Copy out the following lines word for word, keeping every character unchanged.

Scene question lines
◇ ◇ ◇ ◇
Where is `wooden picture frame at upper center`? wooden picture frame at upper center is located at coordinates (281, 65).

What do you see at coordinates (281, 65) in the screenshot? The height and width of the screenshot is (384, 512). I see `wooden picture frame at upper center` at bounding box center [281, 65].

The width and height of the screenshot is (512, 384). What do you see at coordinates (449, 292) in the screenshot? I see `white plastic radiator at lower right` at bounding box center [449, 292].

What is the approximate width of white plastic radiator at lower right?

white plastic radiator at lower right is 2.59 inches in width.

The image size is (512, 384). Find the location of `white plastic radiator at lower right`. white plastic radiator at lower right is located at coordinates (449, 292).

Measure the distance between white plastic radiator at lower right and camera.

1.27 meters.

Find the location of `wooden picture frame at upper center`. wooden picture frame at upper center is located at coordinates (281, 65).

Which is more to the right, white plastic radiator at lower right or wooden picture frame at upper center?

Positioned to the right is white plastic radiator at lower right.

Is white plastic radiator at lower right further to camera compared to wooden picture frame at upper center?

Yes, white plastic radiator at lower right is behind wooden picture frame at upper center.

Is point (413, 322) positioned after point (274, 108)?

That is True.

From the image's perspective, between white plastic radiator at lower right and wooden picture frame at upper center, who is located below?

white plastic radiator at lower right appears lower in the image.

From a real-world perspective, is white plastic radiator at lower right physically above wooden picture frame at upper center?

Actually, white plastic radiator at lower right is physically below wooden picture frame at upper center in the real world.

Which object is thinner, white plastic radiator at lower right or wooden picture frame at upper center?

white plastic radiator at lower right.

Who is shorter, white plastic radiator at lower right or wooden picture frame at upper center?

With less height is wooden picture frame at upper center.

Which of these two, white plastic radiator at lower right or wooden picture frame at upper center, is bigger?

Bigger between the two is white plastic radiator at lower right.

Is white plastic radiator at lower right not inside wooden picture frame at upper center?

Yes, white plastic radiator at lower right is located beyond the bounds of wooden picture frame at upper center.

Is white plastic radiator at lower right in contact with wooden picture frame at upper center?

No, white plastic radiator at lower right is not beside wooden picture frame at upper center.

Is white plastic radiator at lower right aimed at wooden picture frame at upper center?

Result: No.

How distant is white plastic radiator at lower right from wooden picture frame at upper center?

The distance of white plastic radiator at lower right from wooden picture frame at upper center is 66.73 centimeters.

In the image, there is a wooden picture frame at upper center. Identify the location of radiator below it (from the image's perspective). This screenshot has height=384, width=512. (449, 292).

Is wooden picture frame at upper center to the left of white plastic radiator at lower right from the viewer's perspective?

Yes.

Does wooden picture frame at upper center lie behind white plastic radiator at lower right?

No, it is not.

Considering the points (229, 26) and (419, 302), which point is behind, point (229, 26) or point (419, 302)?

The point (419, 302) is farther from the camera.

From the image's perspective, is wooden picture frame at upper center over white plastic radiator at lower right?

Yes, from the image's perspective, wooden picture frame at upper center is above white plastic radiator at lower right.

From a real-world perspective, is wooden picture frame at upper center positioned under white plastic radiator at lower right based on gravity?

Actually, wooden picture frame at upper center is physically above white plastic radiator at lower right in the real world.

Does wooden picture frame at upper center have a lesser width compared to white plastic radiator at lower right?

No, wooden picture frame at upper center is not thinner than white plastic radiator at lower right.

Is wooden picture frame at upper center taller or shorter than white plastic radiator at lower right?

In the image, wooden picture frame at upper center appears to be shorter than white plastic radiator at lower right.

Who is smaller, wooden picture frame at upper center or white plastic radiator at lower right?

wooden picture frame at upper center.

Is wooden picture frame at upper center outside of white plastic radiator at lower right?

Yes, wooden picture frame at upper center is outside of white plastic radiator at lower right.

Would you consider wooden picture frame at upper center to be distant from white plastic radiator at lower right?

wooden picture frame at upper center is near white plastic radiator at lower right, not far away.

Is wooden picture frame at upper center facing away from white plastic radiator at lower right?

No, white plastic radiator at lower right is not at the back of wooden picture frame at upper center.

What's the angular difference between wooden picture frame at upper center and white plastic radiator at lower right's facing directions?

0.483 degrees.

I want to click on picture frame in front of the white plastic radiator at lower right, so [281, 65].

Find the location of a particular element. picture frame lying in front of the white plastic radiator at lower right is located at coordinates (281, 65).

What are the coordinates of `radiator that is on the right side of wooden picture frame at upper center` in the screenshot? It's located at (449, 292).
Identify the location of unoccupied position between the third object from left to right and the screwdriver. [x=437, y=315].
◇ ◇ ◇ ◇
## Reply
Where is `wooden picture frame at upper center`? wooden picture frame at upper center is located at coordinates (281, 65).

What do you see at coordinates (281, 65) in the screenshot? The height and width of the screenshot is (384, 512). I see `wooden picture frame at upper center` at bounding box center [281, 65].

The width and height of the screenshot is (512, 384). What do you see at coordinates (449, 292) in the screenshot? I see `white plastic radiator at lower right` at bounding box center [449, 292].

What is the approximate width of white plastic radiator at lower right?

white plastic radiator at lower right is 2.59 inches in width.

The image size is (512, 384). Find the location of `white plastic radiator at lower right`. white plastic radiator at lower right is located at coordinates (449, 292).

Measure the distance between white plastic radiator at lower right and camera.

1.27 meters.

Find the location of `wooden picture frame at upper center`. wooden picture frame at upper center is located at coordinates (281, 65).

Which is more to the right, white plastic radiator at lower right or wooden picture frame at upper center?

Positioned to the right is white plastic radiator at lower right.

Is white plastic radiator at lower right further to camera compared to wooden picture frame at upper center?

Yes, white plastic radiator at lower right is behind wooden picture frame at upper center.

Is point (413, 322) positioned after point (274, 108)?

That is True.

From the image's perspective, between white plastic radiator at lower right and wooden picture frame at upper center, who is located below?

white plastic radiator at lower right appears lower in the image.

From a real-world perspective, is white plastic radiator at lower right physically above wooden picture frame at upper center?

Actually, white plastic radiator at lower right is physically below wooden picture frame at upper center in the real world.

Which object is thinner, white plastic radiator at lower right or wooden picture frame at upper center?

white plastic radiator at lower right.

Who is shorter, white plastic radiator at lower right or wooden picture frame at upper center?

With less height is wooden picture frame at upper center.

Which of these two, white plastic radiator at lower right or wooden picture frame at upper center, is bigger?

Bigger between the two is white plastic radiator at lower right.

Is white plastic radiator at lower right not inside wooden picture frame at upper center?

Yes, white plastic radiator at lower right is located beyond the bounds of wooden picture frame at upper center.

Is white plastic radiator at lower right in contact with wooden picture frame at upper center?

No, white plastic radiator at lower right is not beside wooden picture frame at upper center.

Is white plastic radiator at lower right aimed at wooden picture frame at upper center?

Result: No.

How distant is white plastic radiator at lower right from wooden picture frame at upper center?

The distance of white plastic radiator at lower right from wooden picture frame at upper center is 66.73 centimeters.

In the image, there is a wooden picture frame at upper center. Identify the location of radiator below it (from the image's perspective). This screenshot has height=384, width=512. (449, 292).

Is wooden picture frame at upper center to the left of white plastic radiator at lower right from the viewer's perspective?

Yes.

Does wooden picture frame at upper center lie behind white plastic radiator at lower right?

No, it is not.

Considering the points (229, 26) and (419, 302), which point is behind, point (229, 26) or point (419, 302)?

The point (419, 302) is farther from the camera.

From the image's perspective, is wooden picture frame at upper center over white plastic radiator at lower right?

Yes, from the image's perspective, wooden picture frame at upper center is above white plastic radiator at lower right.

From a real-world perspective, is wooden picture frame at upper center positioned under white plastic radiator at lower right based on gravity?

Actually, wooden picture frame at upper center is physically above white plastic radiator at lower right in the real world.

Does wooden picture frame at upper center have a lesser width compared to white plastic radiator at lower right?

No, wooden picture frame at upper center is not thinner than white plastic radiator at lower right.

Is wooden picture frame at upper center taller or shorter than white plastic radiator at lower right?

In the image, wooden picture frame at upper center appears to be shorter than white plastic radiator at lower right.

Who is smaller, wooden picture frame at upper center or white plastic radiator at lower right?

wooden picture frame at upper center.

Is wooden picture frame at upper center outside of white plastic radiator at lower right?

Yes, wooden picture frame at upper center is outside of white plastic radiator at lower right.

Would you consider wooden picture frame at upper center to be distant from white plastic radiator at lower right?

wooden picture frame at upper center is near white plastic radiator at lower right, not far away.

Is wooden picture frame at upper center facing away from white plastic radiator at lower right?

No, white plastic radiator at lower right is not at the back of wooden picture frame at upper center.

What's the angular difference between wooden picture frame at upper center and white plastic radiator at lower right's facing directions?

0.483 degrees.

I want to click on picture frame in front of the white plastic radiator at lower right, so [281, 65].

Find the location of a particular element. picture frame lying in front of the white plastic radiator at lower right is located at coordinates (281, 65).

What are the coordinates of `radiator that is on the right side of wooden picture frame at upper center` in the screenshot? It's located at (449, 292).
Identify the location of unoccupied position between the third object from left to right and the screwdriver. [x=437, y=315].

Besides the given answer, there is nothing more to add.